Task details: Give again the line that contains "świeca (czarny) (1st from left)" and every line after it to the end of the records. Keep them exactly as they are and add nothing.

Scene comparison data
>>>>

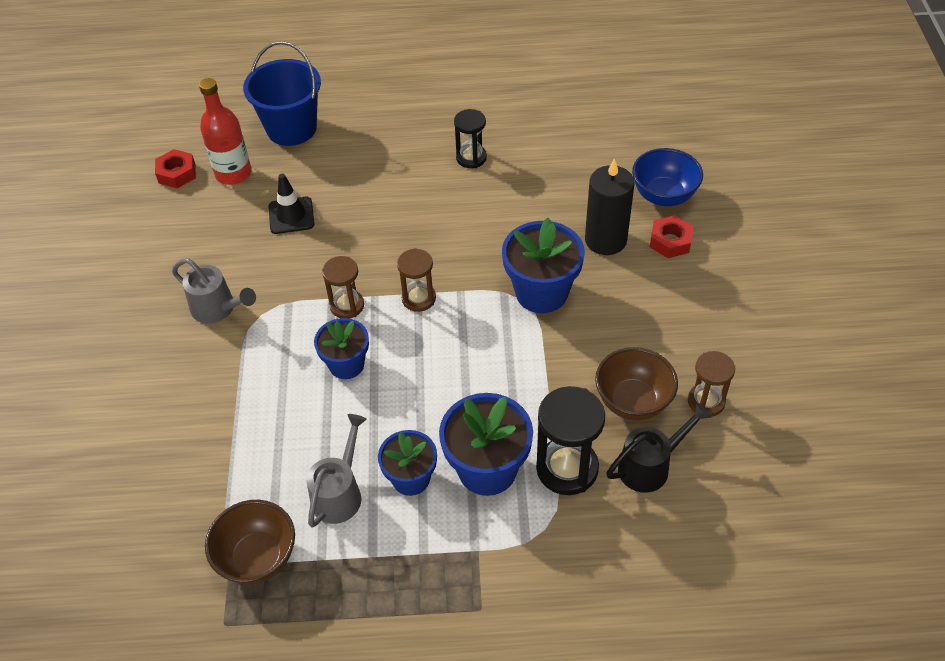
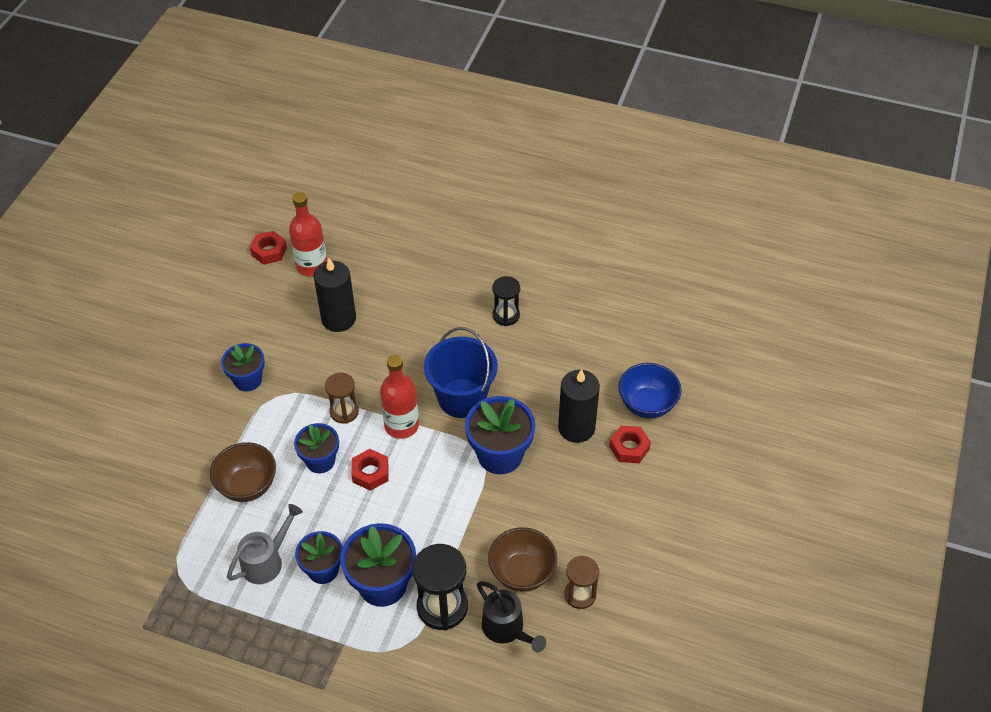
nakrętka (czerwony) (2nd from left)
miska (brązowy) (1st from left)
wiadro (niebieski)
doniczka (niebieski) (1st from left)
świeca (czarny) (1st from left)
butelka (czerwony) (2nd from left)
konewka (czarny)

<<<<

Result of this task:
świeca (czarny) (1st from left)
butelka (czerwony) (2nd from left)
konewka (czarny)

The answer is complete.